▶ Aim of the task:
Once you find the line with "camera: 50 degrees right, 10 degrees down" in the entries below, return exactly every line from it through the line with "duck (167 308)".

Material for this task below:

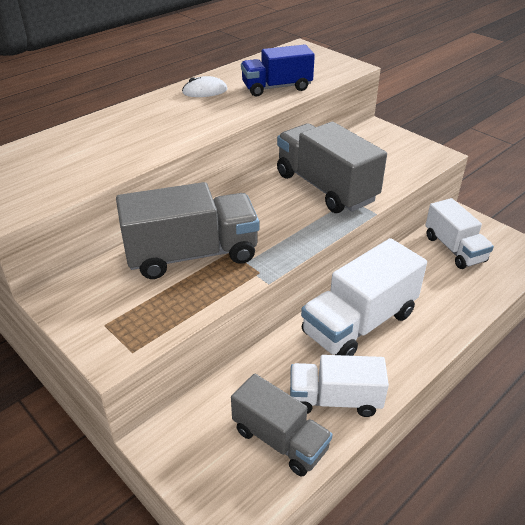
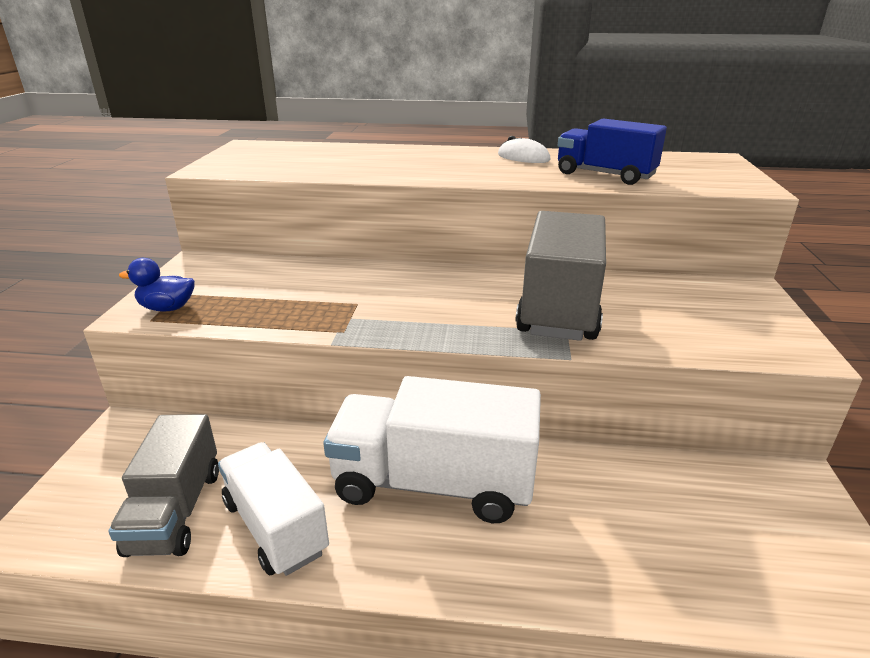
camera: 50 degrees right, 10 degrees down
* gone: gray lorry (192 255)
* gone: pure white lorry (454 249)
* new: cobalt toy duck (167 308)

End of Material for this task.
Material for this task below:

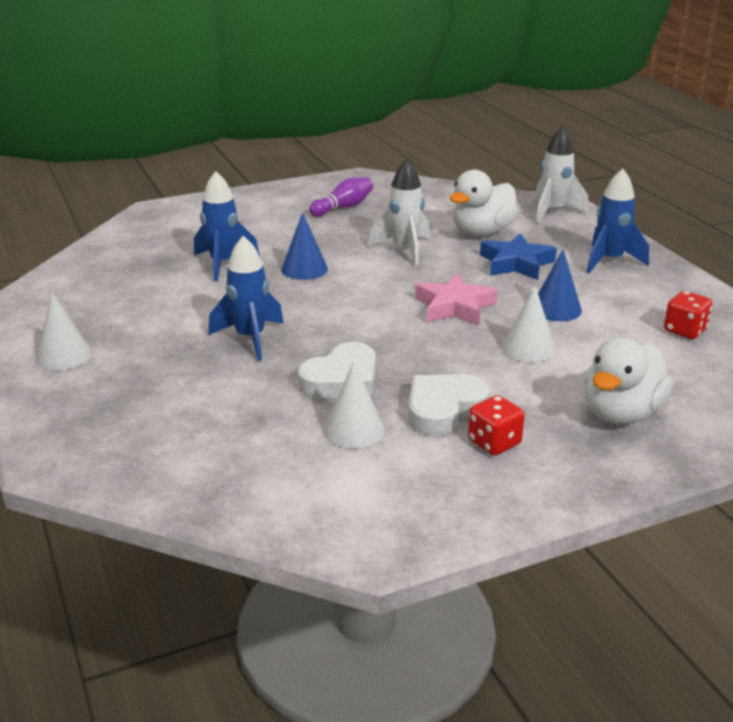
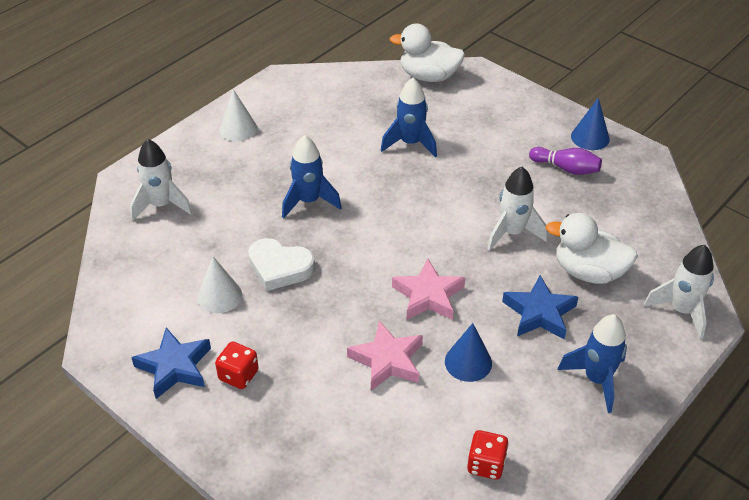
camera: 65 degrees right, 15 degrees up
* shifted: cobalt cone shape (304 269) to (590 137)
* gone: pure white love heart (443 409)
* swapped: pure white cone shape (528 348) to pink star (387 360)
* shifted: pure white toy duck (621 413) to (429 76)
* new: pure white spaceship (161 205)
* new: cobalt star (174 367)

End of Material for this task.
Material for this task below:

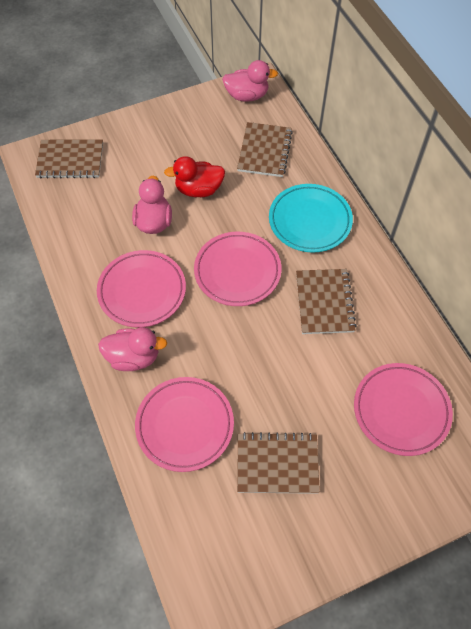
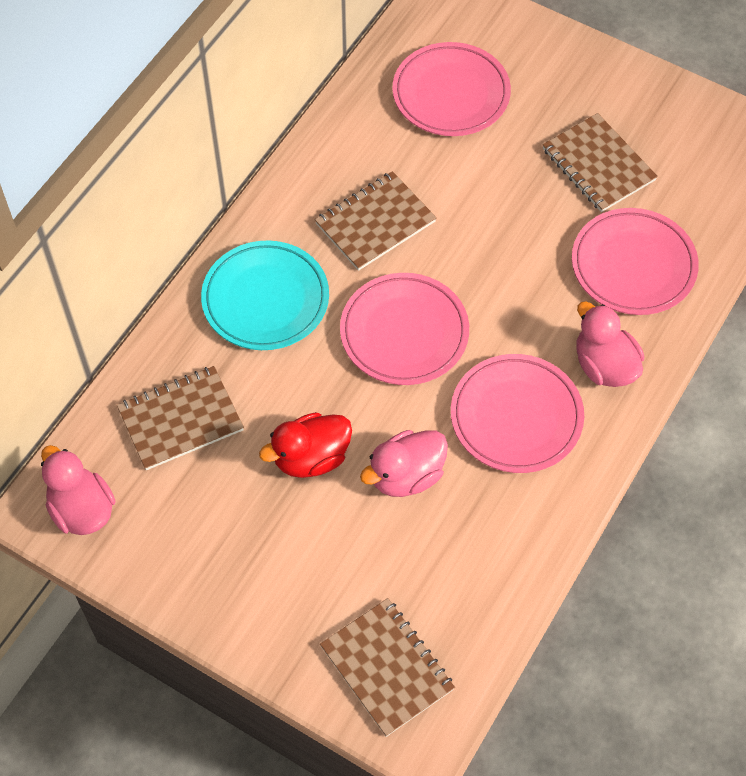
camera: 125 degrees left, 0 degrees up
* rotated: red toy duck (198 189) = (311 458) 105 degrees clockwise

End of Material for this task.

▶ Answer for this exercise:
camera: 50 degrees right, 10 degrees down
* gone: gray lorry (192 255)
* gone: pure white lorry (454 249)
* new: cobalt toy duck (167 308)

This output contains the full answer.